▸ **ASSIGNMENT**
Every record below is to be retyped exactly, with the pictures left out.
MATERIAL SUPPLIED Start Marker
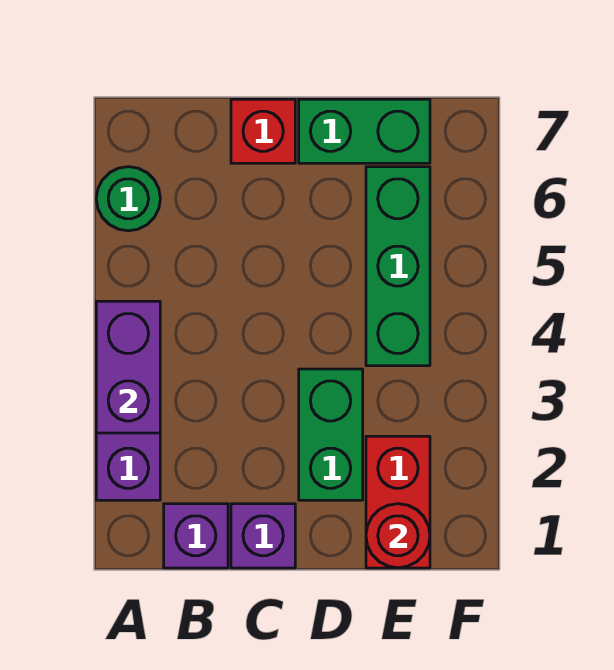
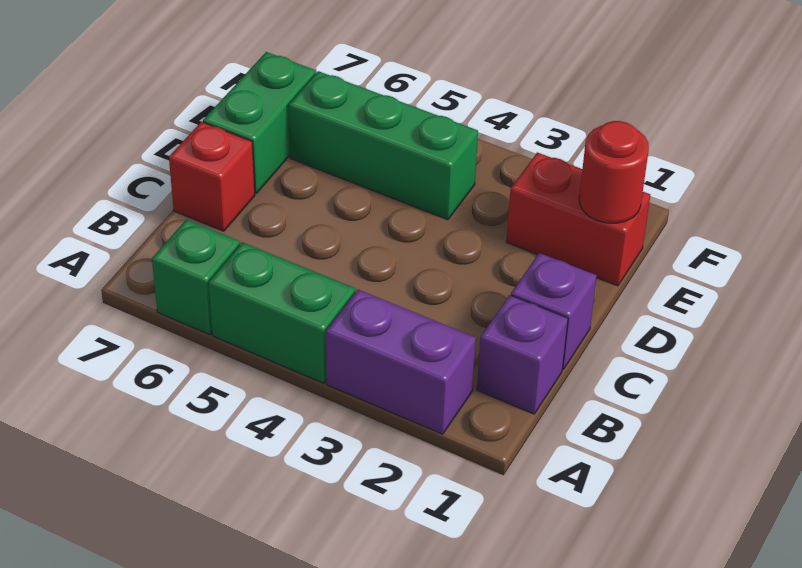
purple brick A3:A4 level 2 -> none
green round brick A6 level 1 -> green brick A6 level 1
green brick D2:D3 level 1 -> green brick A4:A5 level 1

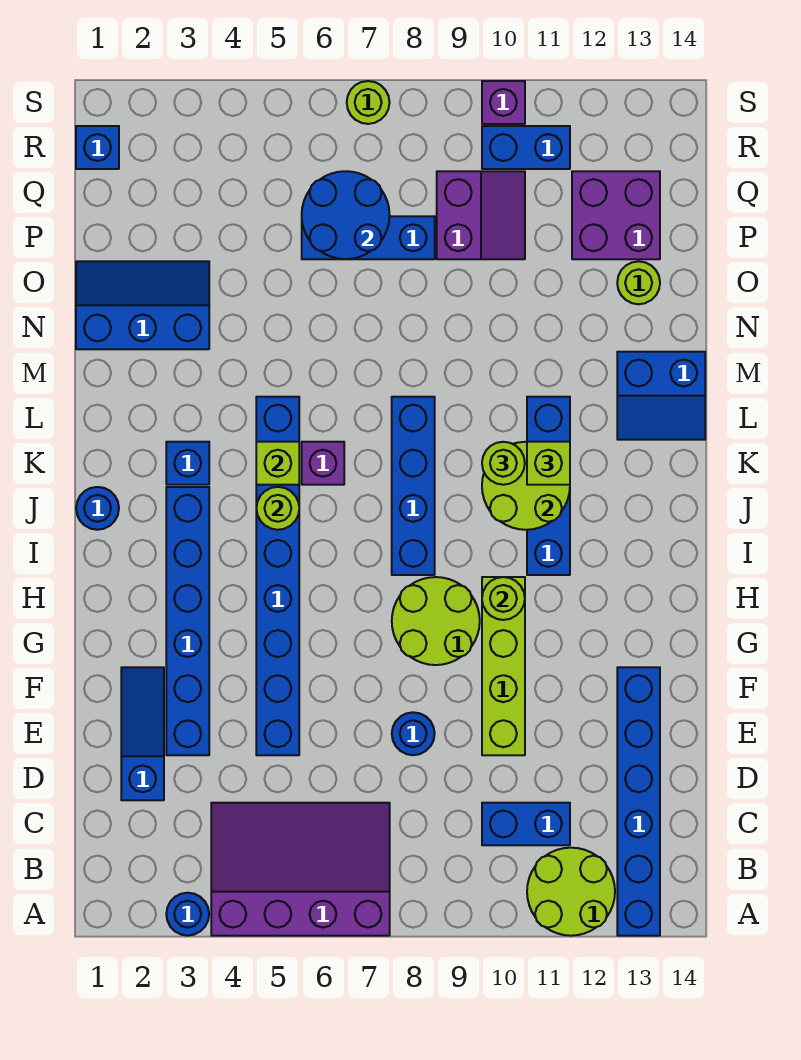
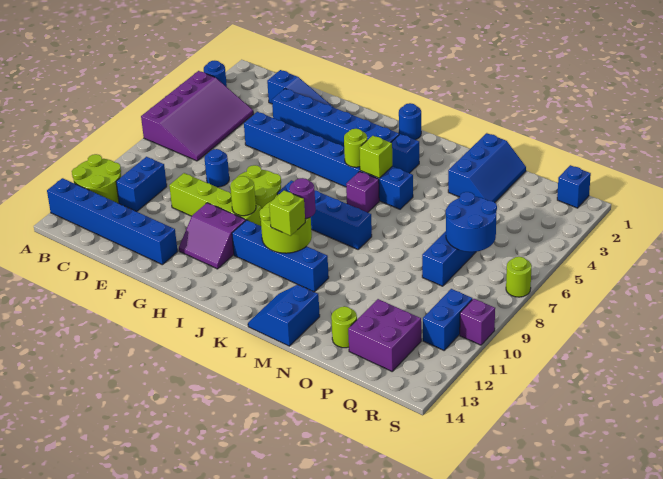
lime round brick K10 level 3 -> purple round brick K10 level 3
purple slope P9:Q10 level 1 top 9 -> purple slope G11:H12 level 1 top 11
MATERIAL SUPPLIED End Marker
▸ **EXERCISE OUTPUT**
purple brick A3:A4 level 2 -> none
green round brick A6 level 1 -> green brick A6 level 1
green brick D2:D3 level 1 -> green brick A4:A5 level 1

lime round brick K10 level 3 -> purple round brick K10 level 3
purple slope P9:Q10 level 1 top 9 -> purple slope G11:H12 level 1 top 11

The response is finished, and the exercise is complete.